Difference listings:
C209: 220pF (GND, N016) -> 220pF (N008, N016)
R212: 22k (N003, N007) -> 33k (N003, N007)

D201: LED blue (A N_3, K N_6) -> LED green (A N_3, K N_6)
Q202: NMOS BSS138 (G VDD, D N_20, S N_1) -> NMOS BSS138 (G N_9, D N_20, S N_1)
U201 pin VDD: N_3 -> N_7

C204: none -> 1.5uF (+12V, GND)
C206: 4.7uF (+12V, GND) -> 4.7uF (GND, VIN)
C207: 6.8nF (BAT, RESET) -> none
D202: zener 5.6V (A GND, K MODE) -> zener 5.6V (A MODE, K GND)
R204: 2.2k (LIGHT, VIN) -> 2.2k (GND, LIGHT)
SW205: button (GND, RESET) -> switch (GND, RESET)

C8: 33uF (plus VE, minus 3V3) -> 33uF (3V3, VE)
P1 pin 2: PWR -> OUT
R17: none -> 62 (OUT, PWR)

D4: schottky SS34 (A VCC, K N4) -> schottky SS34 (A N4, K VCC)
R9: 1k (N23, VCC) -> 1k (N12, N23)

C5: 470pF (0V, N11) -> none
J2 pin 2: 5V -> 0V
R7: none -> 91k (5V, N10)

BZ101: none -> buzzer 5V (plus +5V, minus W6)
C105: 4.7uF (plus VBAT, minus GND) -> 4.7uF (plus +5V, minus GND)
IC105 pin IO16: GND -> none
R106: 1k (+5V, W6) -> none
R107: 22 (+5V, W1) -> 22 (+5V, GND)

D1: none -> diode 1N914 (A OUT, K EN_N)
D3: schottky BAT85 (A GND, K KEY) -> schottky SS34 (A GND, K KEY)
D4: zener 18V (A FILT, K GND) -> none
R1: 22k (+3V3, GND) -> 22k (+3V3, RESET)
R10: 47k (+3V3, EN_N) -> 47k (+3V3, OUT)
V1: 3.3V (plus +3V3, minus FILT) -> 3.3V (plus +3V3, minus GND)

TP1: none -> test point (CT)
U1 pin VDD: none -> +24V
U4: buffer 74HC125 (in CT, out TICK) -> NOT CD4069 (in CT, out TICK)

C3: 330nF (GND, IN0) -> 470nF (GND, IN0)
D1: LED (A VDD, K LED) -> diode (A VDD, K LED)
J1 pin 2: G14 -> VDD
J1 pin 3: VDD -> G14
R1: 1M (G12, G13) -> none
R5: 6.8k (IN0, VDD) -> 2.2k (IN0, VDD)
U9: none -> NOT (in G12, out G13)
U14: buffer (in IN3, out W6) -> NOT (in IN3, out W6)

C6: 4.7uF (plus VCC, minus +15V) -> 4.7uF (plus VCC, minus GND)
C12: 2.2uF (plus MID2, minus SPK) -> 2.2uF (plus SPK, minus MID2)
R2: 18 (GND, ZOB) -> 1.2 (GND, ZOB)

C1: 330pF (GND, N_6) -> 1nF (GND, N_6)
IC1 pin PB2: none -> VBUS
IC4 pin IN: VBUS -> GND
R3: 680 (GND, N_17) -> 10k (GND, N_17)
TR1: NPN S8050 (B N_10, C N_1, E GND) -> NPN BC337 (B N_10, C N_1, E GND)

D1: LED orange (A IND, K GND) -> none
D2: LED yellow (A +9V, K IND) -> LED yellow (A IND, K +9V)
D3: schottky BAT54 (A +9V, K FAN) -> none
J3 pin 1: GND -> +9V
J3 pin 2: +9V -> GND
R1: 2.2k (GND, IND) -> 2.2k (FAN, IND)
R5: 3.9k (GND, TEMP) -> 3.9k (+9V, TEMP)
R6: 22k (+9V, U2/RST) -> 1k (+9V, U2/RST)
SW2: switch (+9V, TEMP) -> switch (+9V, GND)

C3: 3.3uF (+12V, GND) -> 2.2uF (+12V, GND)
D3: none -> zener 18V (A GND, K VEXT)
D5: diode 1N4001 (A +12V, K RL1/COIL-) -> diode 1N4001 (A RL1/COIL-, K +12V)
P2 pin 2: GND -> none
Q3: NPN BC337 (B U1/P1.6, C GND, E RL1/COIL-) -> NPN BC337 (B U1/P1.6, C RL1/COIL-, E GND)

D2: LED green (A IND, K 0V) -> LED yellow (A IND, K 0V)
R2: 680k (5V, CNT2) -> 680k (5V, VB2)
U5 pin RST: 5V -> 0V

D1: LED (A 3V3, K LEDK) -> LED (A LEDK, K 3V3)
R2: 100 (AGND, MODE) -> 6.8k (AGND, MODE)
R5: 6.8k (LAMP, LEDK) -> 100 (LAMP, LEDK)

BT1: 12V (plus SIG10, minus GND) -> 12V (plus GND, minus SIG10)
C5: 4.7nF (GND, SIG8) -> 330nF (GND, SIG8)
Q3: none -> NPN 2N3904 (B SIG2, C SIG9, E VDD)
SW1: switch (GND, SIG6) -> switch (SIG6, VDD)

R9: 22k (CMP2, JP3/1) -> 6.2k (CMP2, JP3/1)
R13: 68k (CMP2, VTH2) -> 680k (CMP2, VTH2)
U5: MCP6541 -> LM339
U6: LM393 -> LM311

**Assigned task**
Going back to the entries above, set down exactly the lines that begin at the one with "D201: LED blue" and end at the one with "R17: none -> 62 (OUT, PWR)", both included, and nothing else.

**Written answer**
D201: LED blue (A N_3, K N_6) -> LED green (A N_3, K N_6)
Q202: NMOS BSS138 (G VDD, D N_20, S N_1) -> NMOS BSS138 (G N_9, D N_20, S N_1)
U201 pin VDD: N_3 -> N_7

C204: none -> 1.5uF (+12V, GND)
C206: 4.7uF (+12V, GND) -> 4.7uF (GND, VIN)
C207: 6.8nF (BAT, RESET) -> none
D202: zener 5.6V (A GND, K MODE) -> zener 5.6V (A MODE, K GND)
R204: 2.2k (LIGHT, VIN) -> 2.2k (GND, LIGHT)
SW205: button (GND, RESET) -> switch (GND, RESET)

C8: 33uF (plus VE, minus 3V3) -> 33uF (3V3, VE)
P1 pin 2: PWR -> OUT
R17: none -> 62 (OUT, PWR)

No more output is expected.